(SUPPLIED DATA begins)

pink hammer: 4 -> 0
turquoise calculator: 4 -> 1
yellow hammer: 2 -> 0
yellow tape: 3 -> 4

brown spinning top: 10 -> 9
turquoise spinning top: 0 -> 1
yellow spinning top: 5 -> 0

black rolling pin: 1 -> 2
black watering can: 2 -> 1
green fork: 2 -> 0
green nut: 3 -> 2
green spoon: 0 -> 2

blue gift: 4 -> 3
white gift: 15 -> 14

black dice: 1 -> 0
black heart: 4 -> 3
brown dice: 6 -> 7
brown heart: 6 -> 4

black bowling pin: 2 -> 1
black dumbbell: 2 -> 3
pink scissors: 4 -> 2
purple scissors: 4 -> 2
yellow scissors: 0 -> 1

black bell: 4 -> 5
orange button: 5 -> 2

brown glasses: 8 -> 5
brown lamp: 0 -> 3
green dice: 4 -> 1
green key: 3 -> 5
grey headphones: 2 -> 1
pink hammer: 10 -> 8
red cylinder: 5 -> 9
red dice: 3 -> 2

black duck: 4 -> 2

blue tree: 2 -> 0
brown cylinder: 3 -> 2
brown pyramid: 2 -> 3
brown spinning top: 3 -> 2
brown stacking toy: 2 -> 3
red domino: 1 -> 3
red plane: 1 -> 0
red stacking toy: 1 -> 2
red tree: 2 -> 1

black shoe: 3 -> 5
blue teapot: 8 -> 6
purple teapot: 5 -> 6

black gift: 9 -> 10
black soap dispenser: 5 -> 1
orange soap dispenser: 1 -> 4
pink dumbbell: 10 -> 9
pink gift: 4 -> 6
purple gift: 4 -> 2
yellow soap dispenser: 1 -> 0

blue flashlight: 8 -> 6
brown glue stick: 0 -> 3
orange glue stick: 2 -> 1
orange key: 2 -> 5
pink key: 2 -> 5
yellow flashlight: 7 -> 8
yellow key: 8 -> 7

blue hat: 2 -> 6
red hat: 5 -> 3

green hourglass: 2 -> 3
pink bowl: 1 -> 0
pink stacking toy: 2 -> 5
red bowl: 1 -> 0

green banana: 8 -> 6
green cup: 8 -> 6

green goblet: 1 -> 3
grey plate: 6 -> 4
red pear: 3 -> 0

(SUPPLIED DATA ends)

▶ EXERCISE REQUIREMENTS: Your answer must consist solely of the lines above between the line holding "black gift: 9 -> 10" and the line holding "pink stacking toy: 2 -> 5", inclusive, copied exactly.

▶ WRITTEN RESPONSE:
black gift: 9 -> 10
black soap dispenser: 5 -> 1
orange soap dispenser: 1 -> 4
pink dumbbell: 10 -> 9
pink gift: 4 -> 6
purple gift: 4 -> 2
yellow soap dispenser: 1 -> 0

blue flashlight: 8 -> 6
brown glue stick: 0 -> 3
orange glue stick: 2 -> 1
orange key: 2 -> 5
pink key: 2 -> 5
yellow flashlight: 7 -> 8
yellow key: 8 -> 7

blue hat: 2 -> 6
red hat: 5 -> 3

green hourglass: 2 -> 3
pink bowl: 1 -> 0
pink stacking toy: 2 -> 5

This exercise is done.